Goal of the exercise: Repeat the data that follows, word for word, without the images.

Data segment:
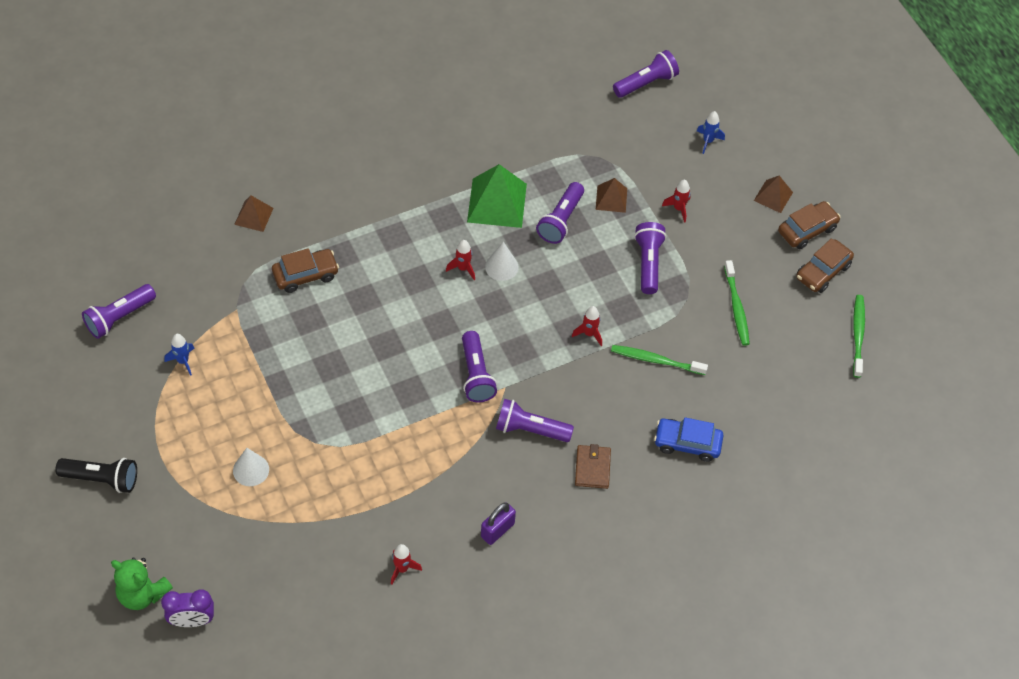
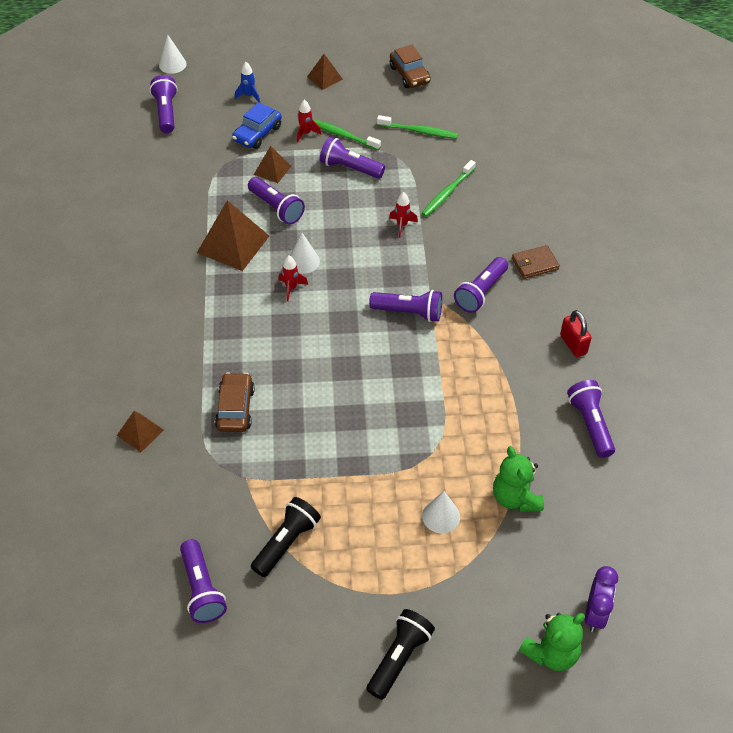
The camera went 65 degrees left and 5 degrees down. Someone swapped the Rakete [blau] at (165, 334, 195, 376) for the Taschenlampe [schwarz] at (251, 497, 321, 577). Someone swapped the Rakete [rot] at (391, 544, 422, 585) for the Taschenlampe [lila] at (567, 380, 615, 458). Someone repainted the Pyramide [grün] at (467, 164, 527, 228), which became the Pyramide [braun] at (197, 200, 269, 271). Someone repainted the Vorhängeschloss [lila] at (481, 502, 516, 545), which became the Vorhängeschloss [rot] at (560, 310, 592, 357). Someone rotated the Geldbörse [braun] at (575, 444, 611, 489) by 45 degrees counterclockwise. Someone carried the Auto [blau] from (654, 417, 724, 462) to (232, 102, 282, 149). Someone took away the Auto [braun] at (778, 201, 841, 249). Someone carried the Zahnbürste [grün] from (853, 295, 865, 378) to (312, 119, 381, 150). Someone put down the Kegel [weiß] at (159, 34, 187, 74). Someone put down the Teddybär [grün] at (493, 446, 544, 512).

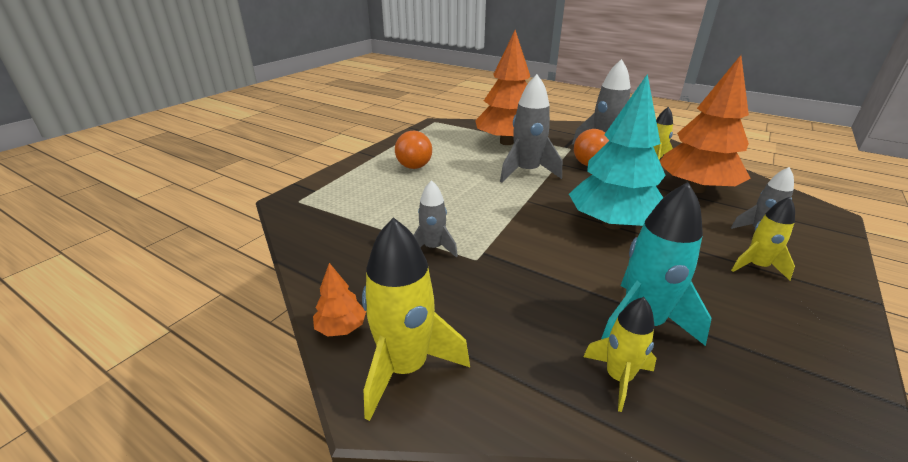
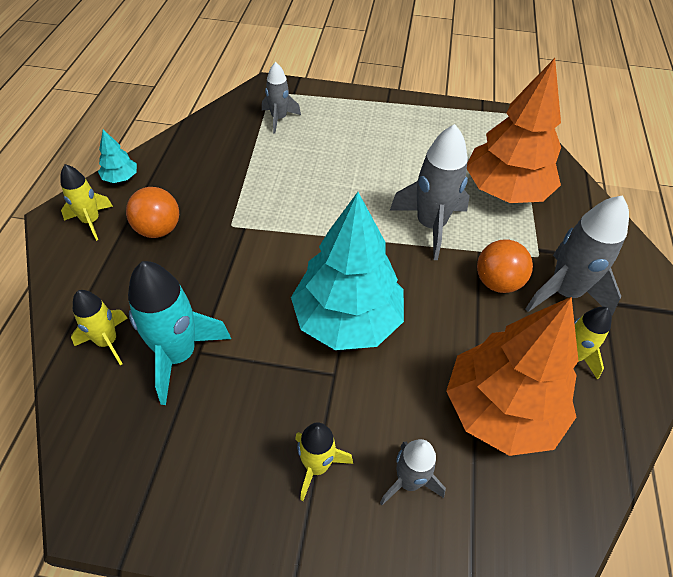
The camera went 65 degrees right and 20 degrees up. Someone repainted the Baum [orange] at (313, 263, 366, 337), which became the Baum [türkis] at (98, 129, 137, 183). Someone scaled the Rakete [gelb] at (362, 217, 470, 421) by 0.60. Someone carried the Ball [orange] from (395, 131, 432, 169) to (126, 187, 179, 238). Someone carried the Rakete [grau] from (413, 180, 458, 258) to (262, 62, 301, 133).

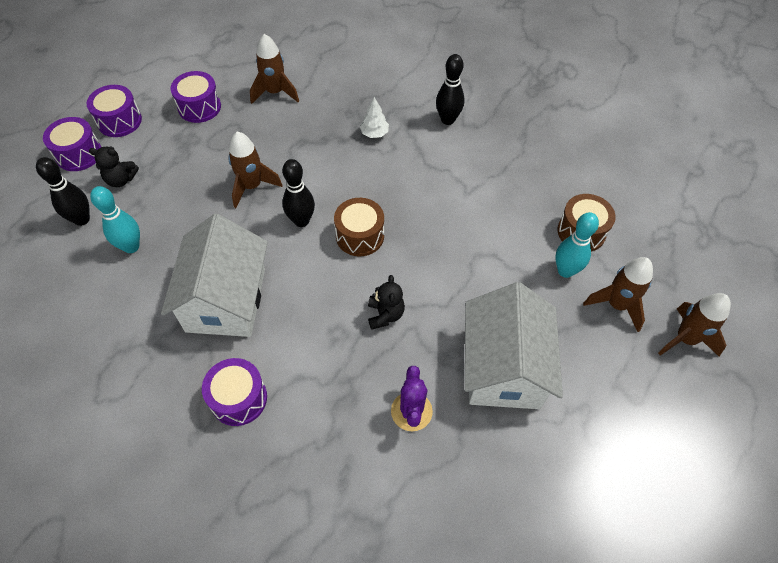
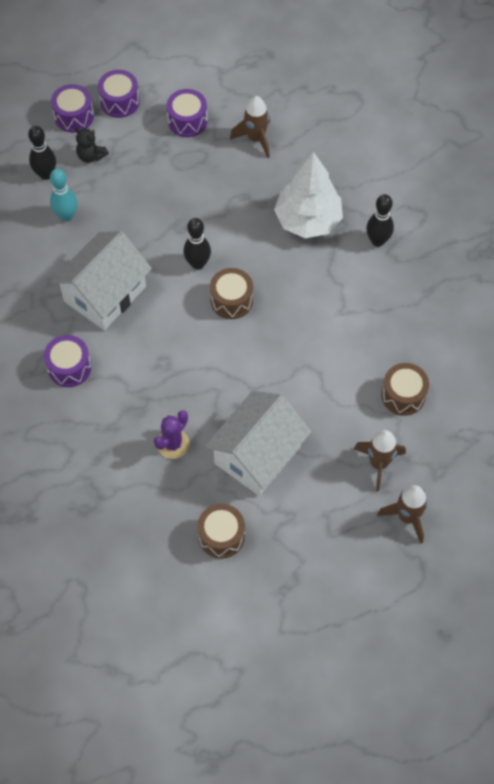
The camera went 35 degrees right and 5 degrees up. Someone took away the Rakete [braun] at (228, 132, 282, 208). Someone scaled the Baum [weiß] at (360, 97, 389, 138) by 2.47. Someone took away the Teddybär [schwarz] at (368, 275, 405, 330). Someone took away the Bowlingkegel [türkis] at (556, 212, 599, 278). Someone put down the Trommel [braun] at (197, 504, 245, 558).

Output of the task:
The camera went 65 degrees left and 5 degrees down. Someone swapped the Rakete [blau] at (165, 334, 195, 376) for the Taschenlampe [schwarz] at (251, 497, 321, 577). Someone swapped the Rakete [rot] at (391, 544, 422, 585) for the Taschenlampe [lila] at (567, 380, 615, 458). Someone repainted the Pyramide [grün] at (467, 164, 527, 228), which became the Pyramide [braun] at (197, 200, 269, 271). Someone repainted the Vorhängeschloss [lila] at (481, 502, 516, 545), which became the Vorhängeschloss [rot] at (560, 310, 592, 357). Someone rotated the Geldbörse [braun] at (575, 444, 611, 489) by 45 degrees counterclockwise. Someone carried the Auto [blau] from (654, 417, 724, 462) to (232, 102, 282, 149). Someone took away the Auto [braun] at (778, 201, 841, 249). Someone carried the Zahnbürste [grün] from (853, 295, 865, 378) to (312, 119, 381, 150). Someone put down the Kegel [weiß] at (159, 34, 187, 74). Someone put down the Teddybär [grün] at (493, 446, 544, 512).

The camera went 65 degrees right and 20 degrees up. Someone repainted the Baum [orange] at (313, 263, 366, 337), which became the Baum [türkis] at (98, 129, 137, 183). Someone scaled the Rakete [gelb] at (362, 217, 470, 421) by 0.60. Someone carried the Ball [orange] from (395, 131, 432, 169) to (126, 187, 179, 238). Someone carried the Rakete [grau] from (413, 180, 458, 258) to (262, 62, 301, 133).

The camera went 35 degrees right and 5 degrees up. Someone took away the Rakete [braun] at (228, 132, 282, 208). Someone scaled the Baum [weiß] at (360, 97, 389, 138) by 2.47. Someone took away the Teddybär [schwarz] at (368, 275, 405, 330). Someone took away the Bowlingkegel [türkis] at (556, 212, 599, 278). Someone put down the Trommel [braun] at (197, 504, 245, 558).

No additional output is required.